++++ DATASET CONTENT ++++

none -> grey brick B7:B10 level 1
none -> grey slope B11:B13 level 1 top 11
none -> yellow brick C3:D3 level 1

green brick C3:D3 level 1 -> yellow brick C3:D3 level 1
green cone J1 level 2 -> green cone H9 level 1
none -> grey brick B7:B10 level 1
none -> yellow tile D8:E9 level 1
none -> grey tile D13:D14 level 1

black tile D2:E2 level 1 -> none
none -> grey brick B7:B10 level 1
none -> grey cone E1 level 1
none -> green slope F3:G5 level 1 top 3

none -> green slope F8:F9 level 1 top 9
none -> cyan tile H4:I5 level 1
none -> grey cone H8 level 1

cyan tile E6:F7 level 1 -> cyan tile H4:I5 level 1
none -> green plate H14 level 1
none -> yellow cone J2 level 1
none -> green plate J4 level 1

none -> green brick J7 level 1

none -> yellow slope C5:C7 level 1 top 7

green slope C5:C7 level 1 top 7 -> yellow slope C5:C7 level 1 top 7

++++
++++ DATASET CONTENT ++++

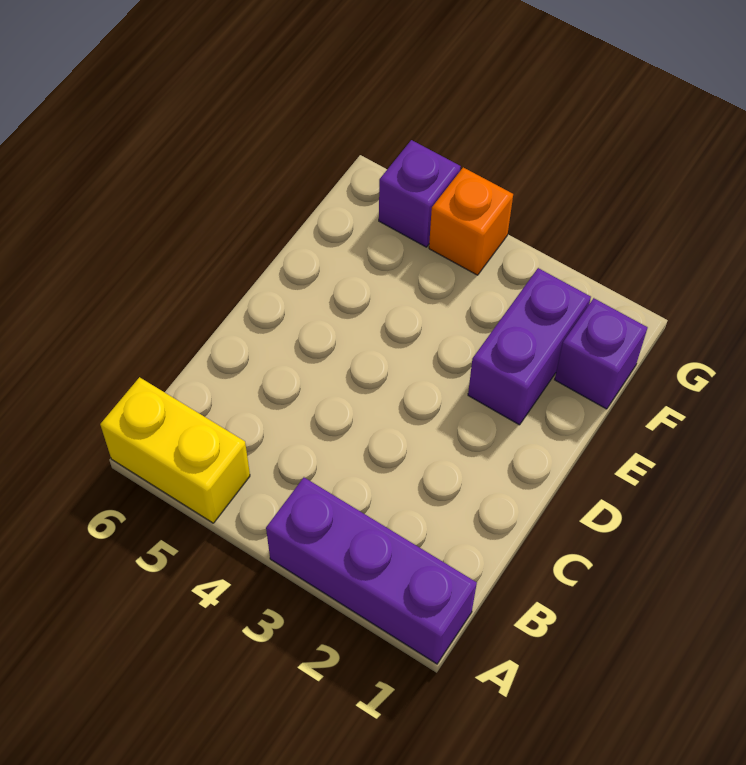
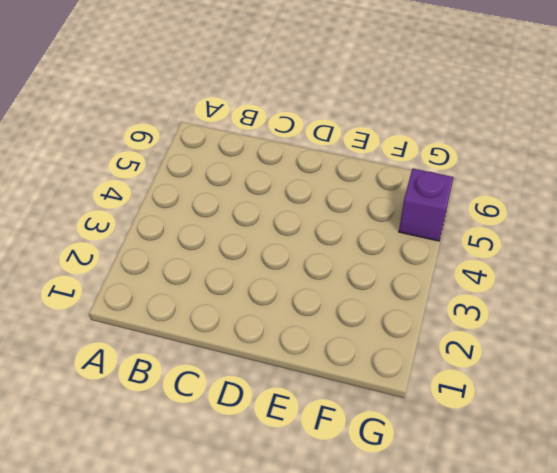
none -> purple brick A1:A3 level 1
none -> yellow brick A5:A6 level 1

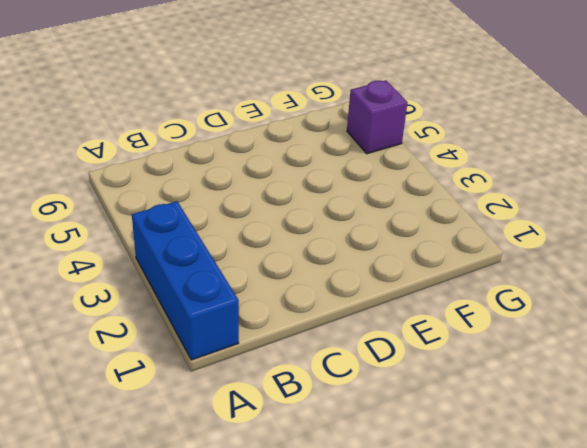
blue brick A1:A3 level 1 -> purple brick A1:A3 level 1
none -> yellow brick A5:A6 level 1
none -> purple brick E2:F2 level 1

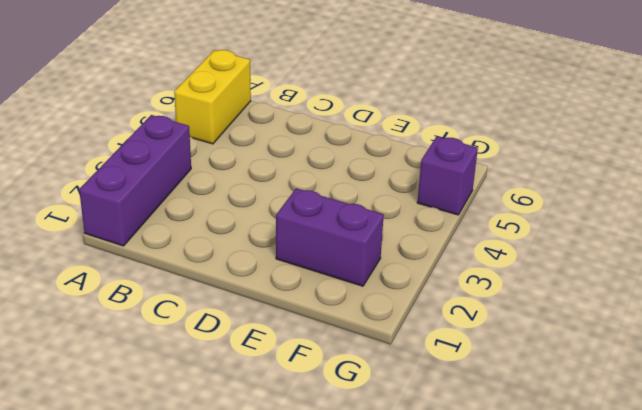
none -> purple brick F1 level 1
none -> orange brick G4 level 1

++++

• [WHAT YOU WILL DO] If the word "green" appears in a line above, copy that line.

• [OUTPUT FOR THIS EXERCISE]
green brick C3:D3 level 1 -> yellow brick C3:D3 level 1
green cone J1 level 2 -> green cone H9 level 1
none -> green slope F3:G5 level 1 top 3
none -> green slope F8:F9 level 1 top 9
none -> green plate H14 level 1
none -> green plate J4 level 1
none -> green brick J7 level 1
green slope C5:C7 level 1 top 7 -> yellow slope C5:C7 level 1 top 7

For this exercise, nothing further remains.